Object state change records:
=== Section Start ===
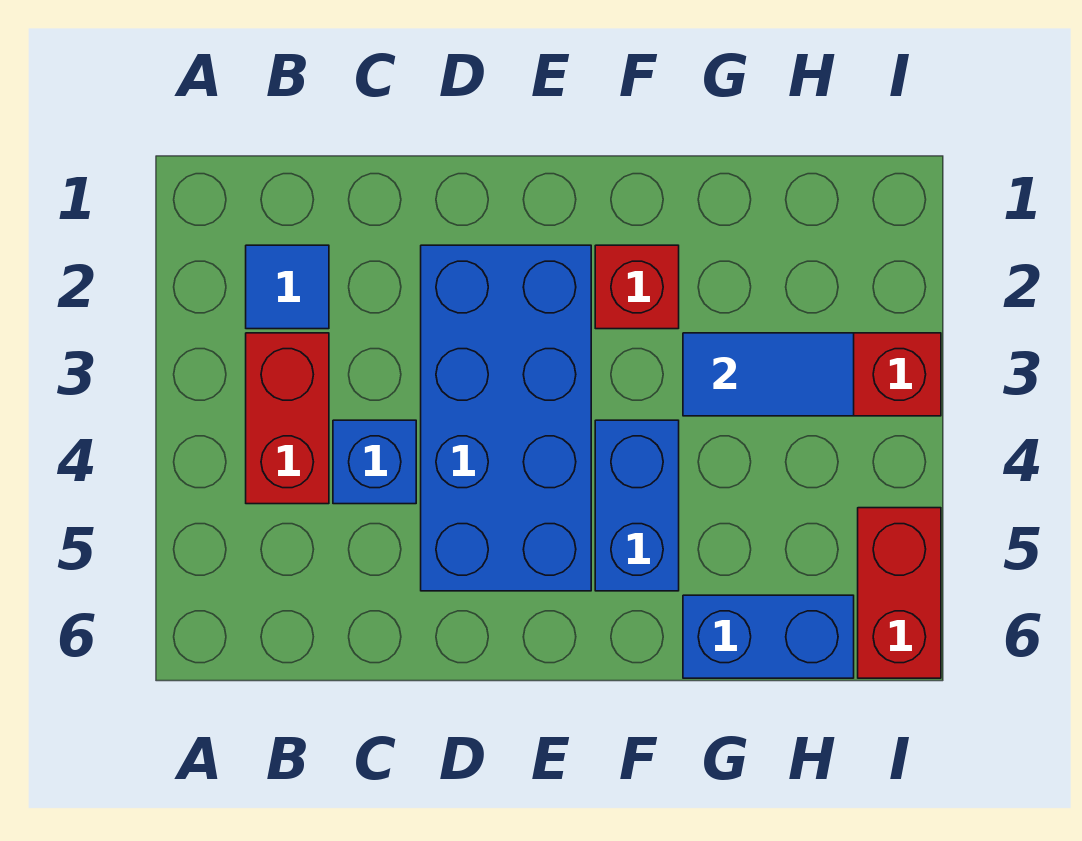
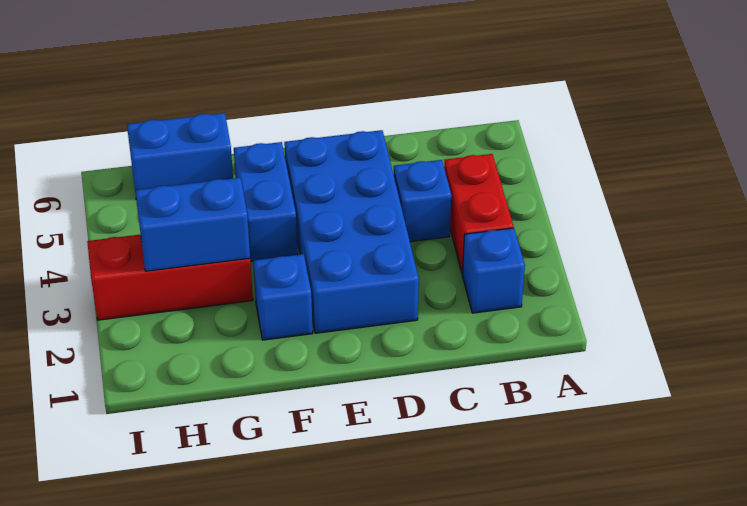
blue tile B2 level 1 -> blue brick B2 level 1
red brick F2 level 1 -> blue brick F2 level 1
blue tile G3:H3 level 2 -> blue brick G3:H3 level 2
red brick I5:I6 level 1 -> none

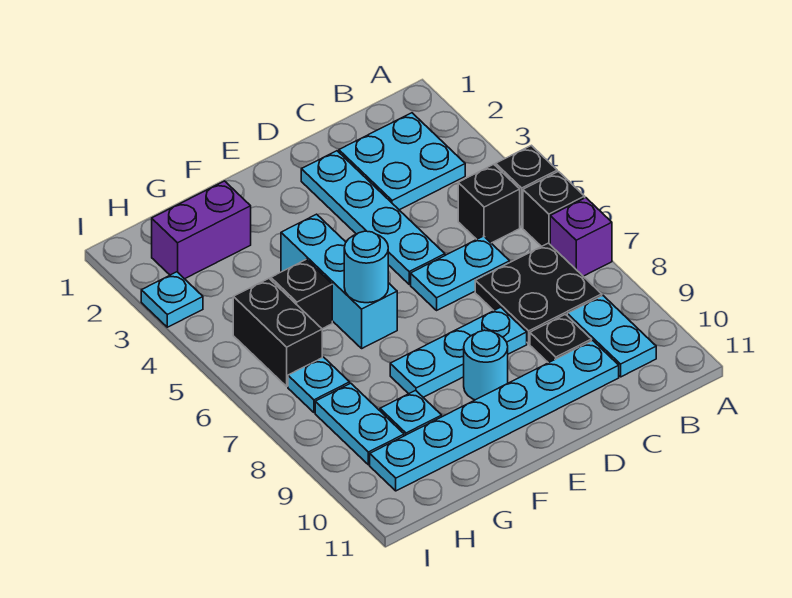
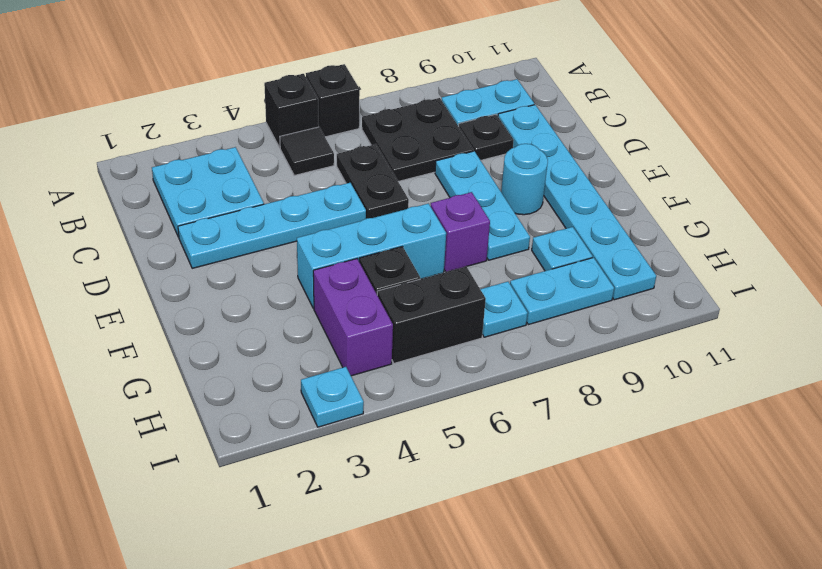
purple brick A7 level 1 -> purple brick F7 level 1
black brick B5 level 1 -> black tile B5 level 1
cyan plate C6:D6 level 1 -> black plate C6:D6 level 1
cyan round brick F6 level 2 -> none
purple brick G2:H2 level 1 -> purple brick G4:H4 level 1

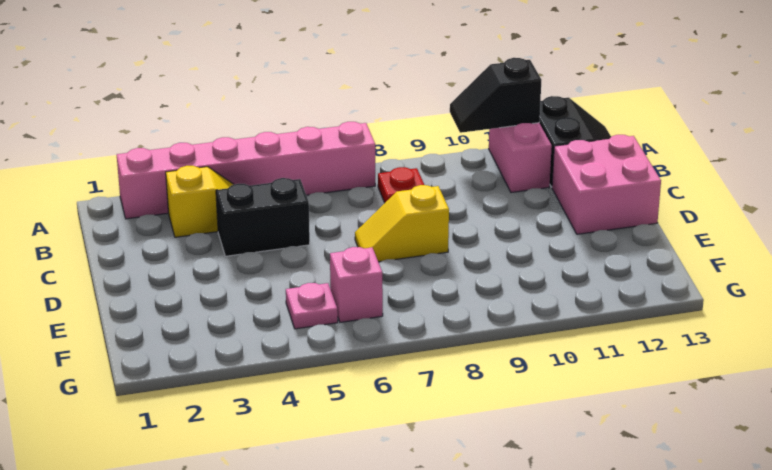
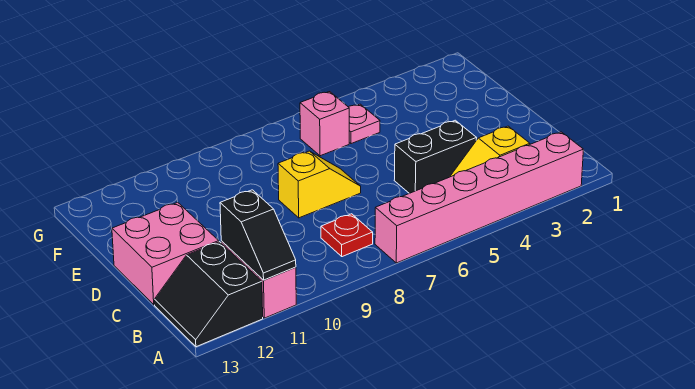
black slope A10:A11 level 2 top 11 -> black slope A11:B11 level 2 top B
=== Section End ===
- **Problem to work on**
Scan the entries above for the word "blue". Report the lines that hold it.

- **Reply to the exercise**
blue tile B2 level 1 -> blue brick B2 level 1
red brick F2 level 1 -> blue brick F2 level 1
blue tile G3:H3 level 2 -> blue brick G3:H3 level 2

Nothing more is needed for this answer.